PROMPT:
What is needed is a faithful copy of all the entries, with no pictures in it.

SUPPLIED MATERIAL section start

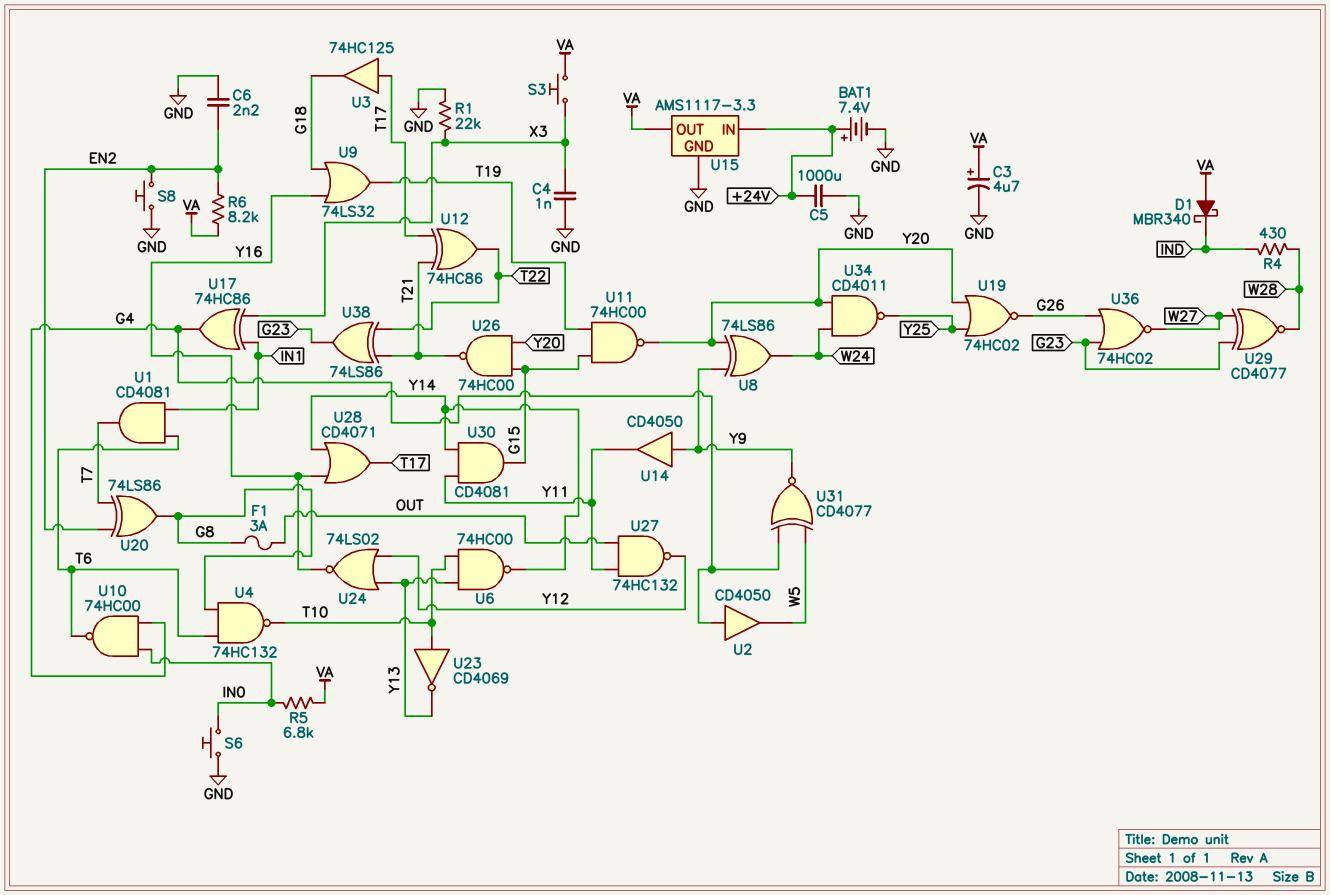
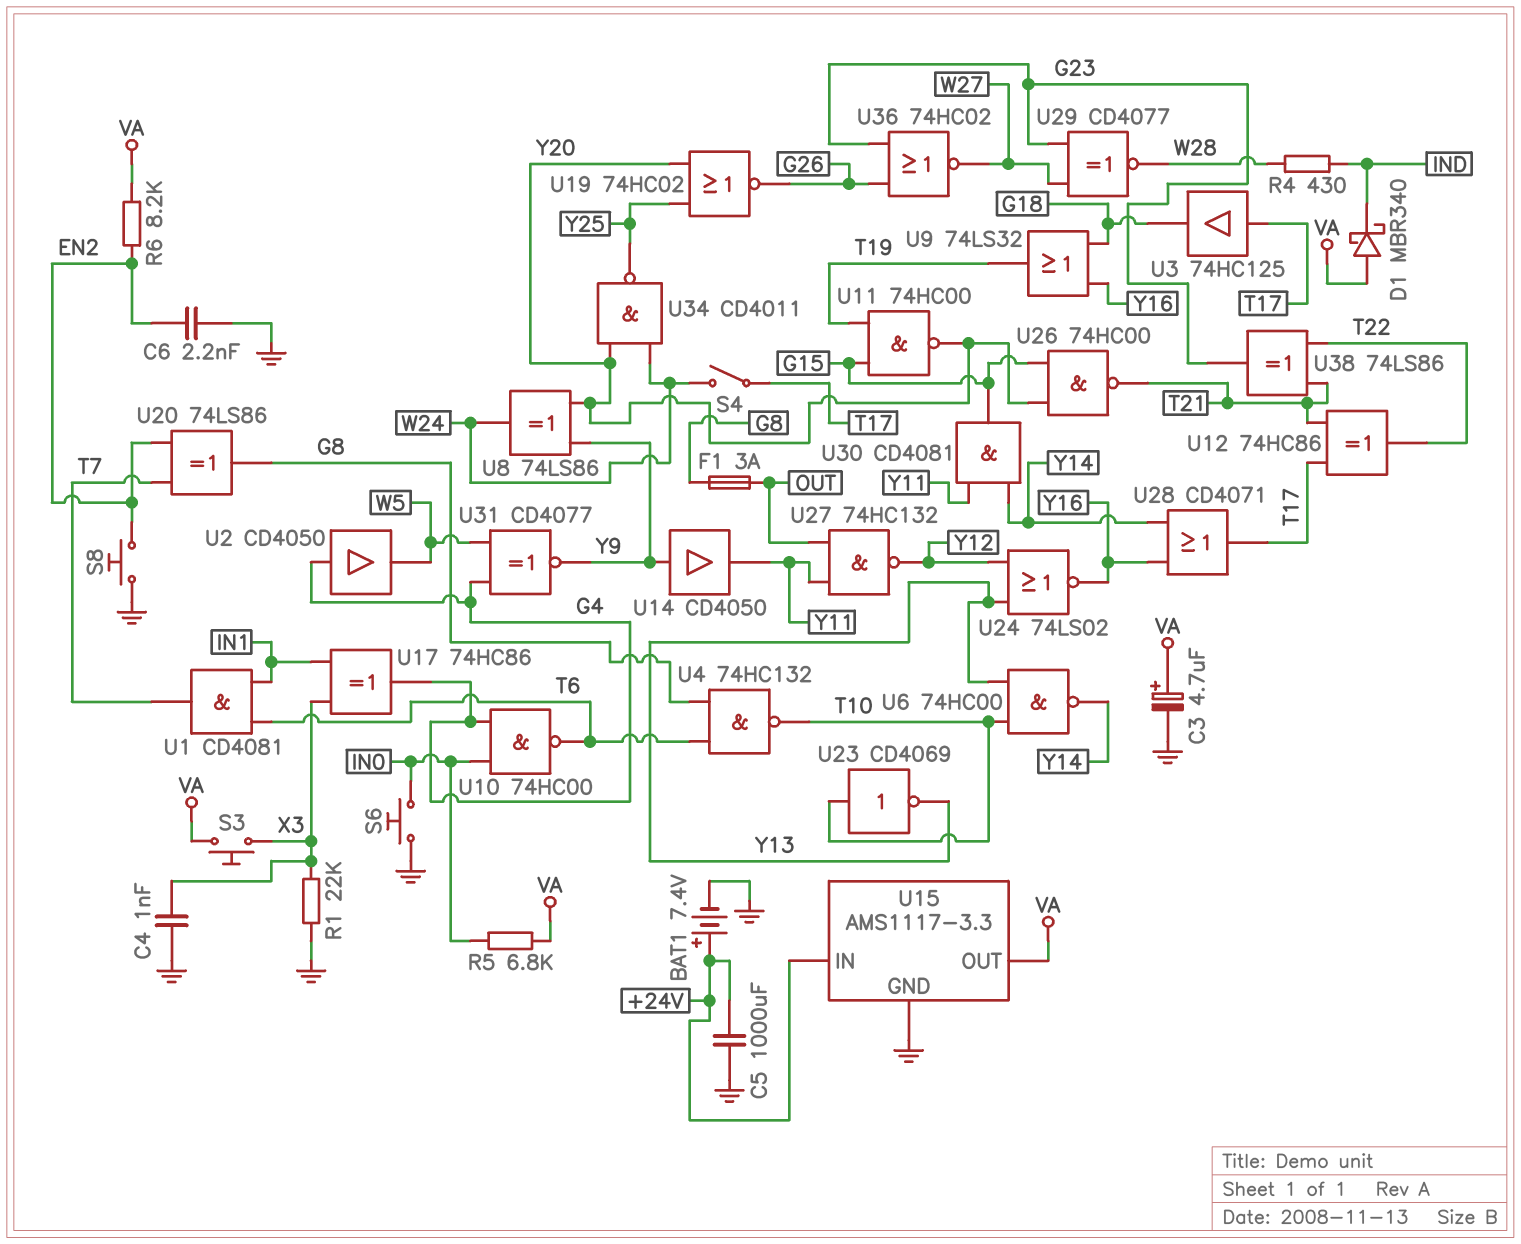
S4: none -> switch (T17, W24)

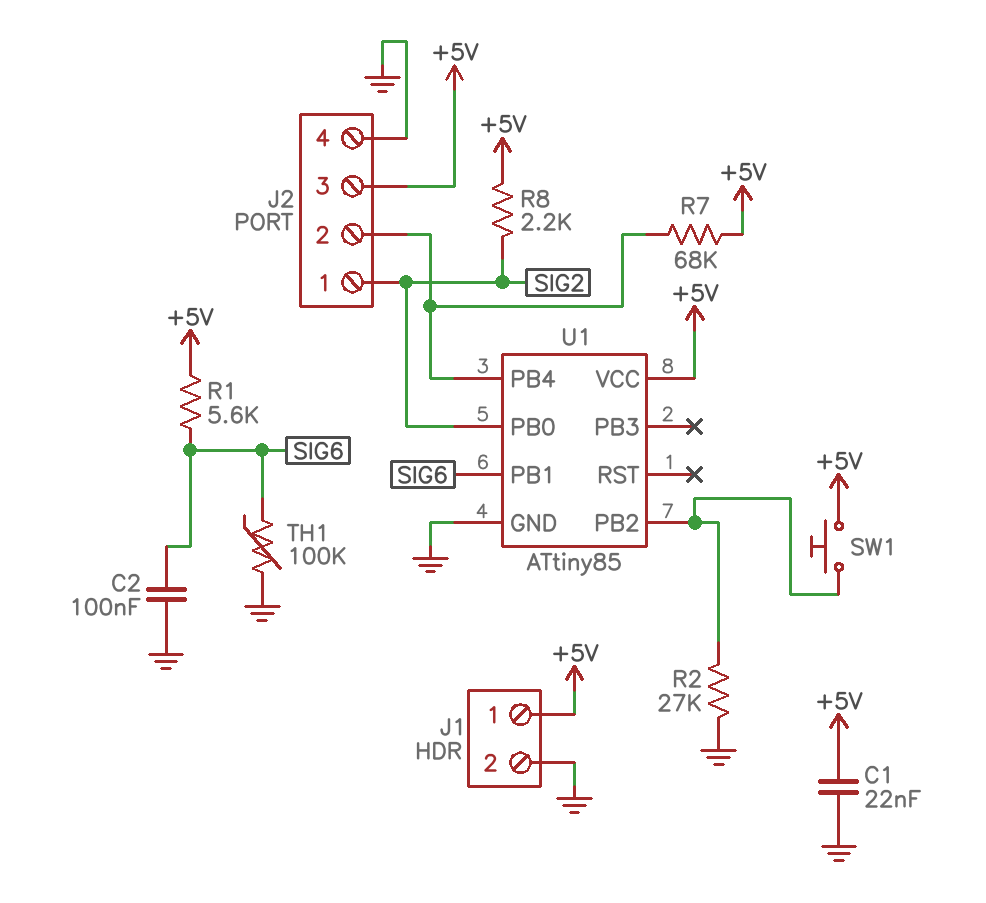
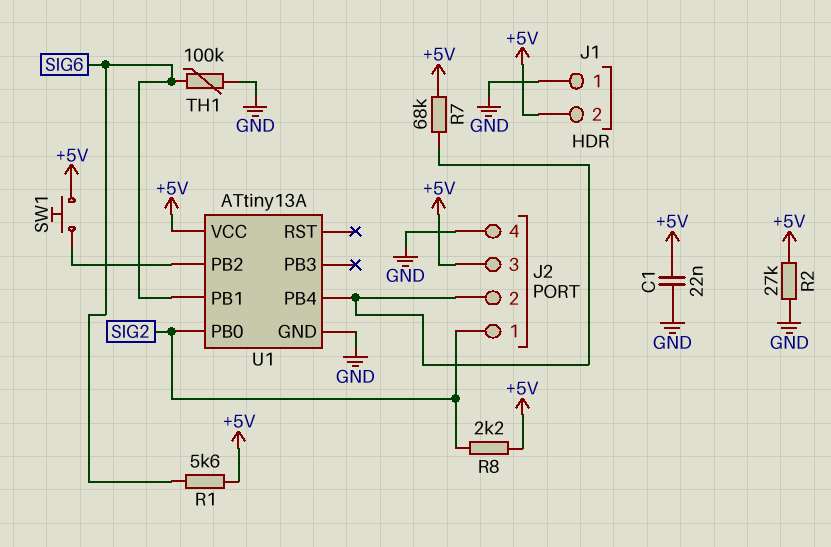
C2: 100nF (GND, SIG6) -> none
J1 pin 1: +5V -> GND
J1 pin 2: GND -> +5V
R2: 27k (GND, U1/PB2) -> 27k (+5V, GND)
U1: ATtiny85 -> ATtiny13A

SUPPLIED MATERIAL section end

TASK SOLUTION:
S4: none -> switch (T17, W24)

C2: 100nF (GND, SIG6) -> none
J1 pin 1: +5V -> GND
J1 pin 2: GND -> +5V
R2: 27k (GND, U1/PB2) -> 27k (+5V, GND)
U1: ATtiny85 -> ATtiny13A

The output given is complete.